» **Exercise description**: Each line below should be repeated exactly, but no picture should be carried over.

» **Information shown**:
------------------------------------------------------------------------
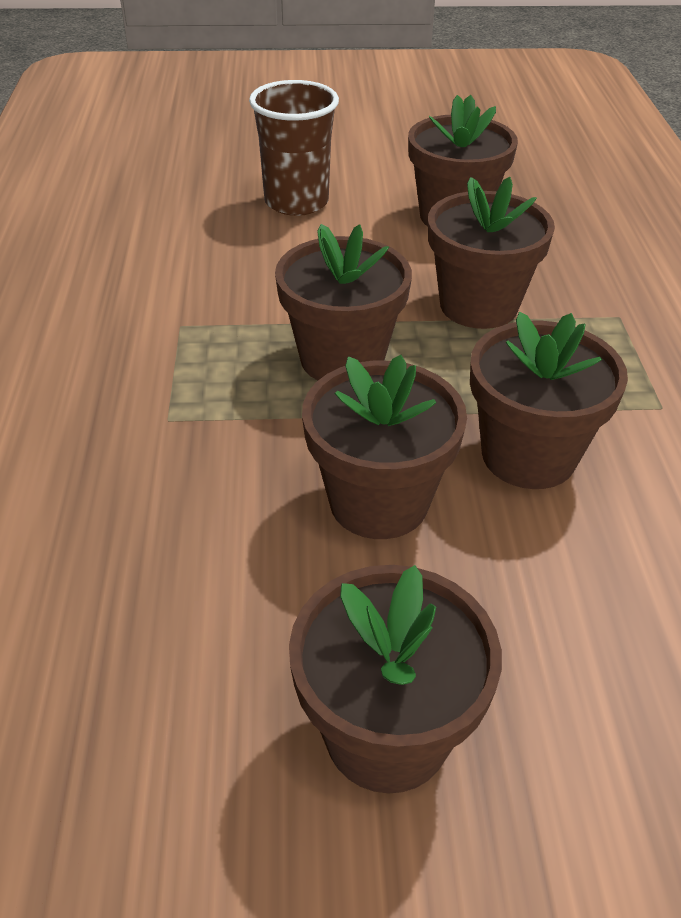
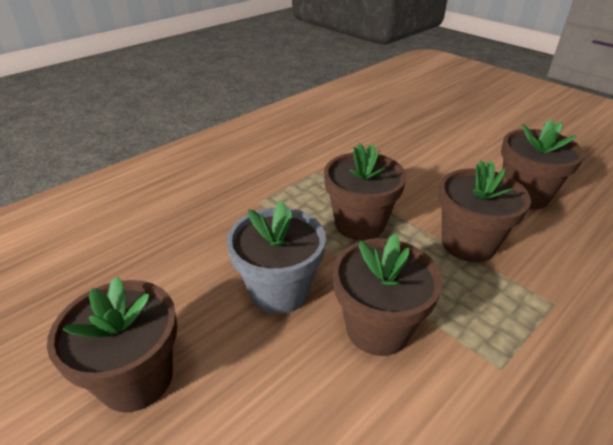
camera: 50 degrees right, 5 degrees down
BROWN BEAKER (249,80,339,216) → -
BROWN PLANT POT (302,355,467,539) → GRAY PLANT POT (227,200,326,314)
------------------------------------------------------------------------
» **Finished exercise**:
camera: 50 degrees right, 5 degrees down
BROWN BEAKER (249,80,339,216) → -
BROWN PLANT POT (302,355,467,539) → GRAY PLANT POT (227,200,326,314)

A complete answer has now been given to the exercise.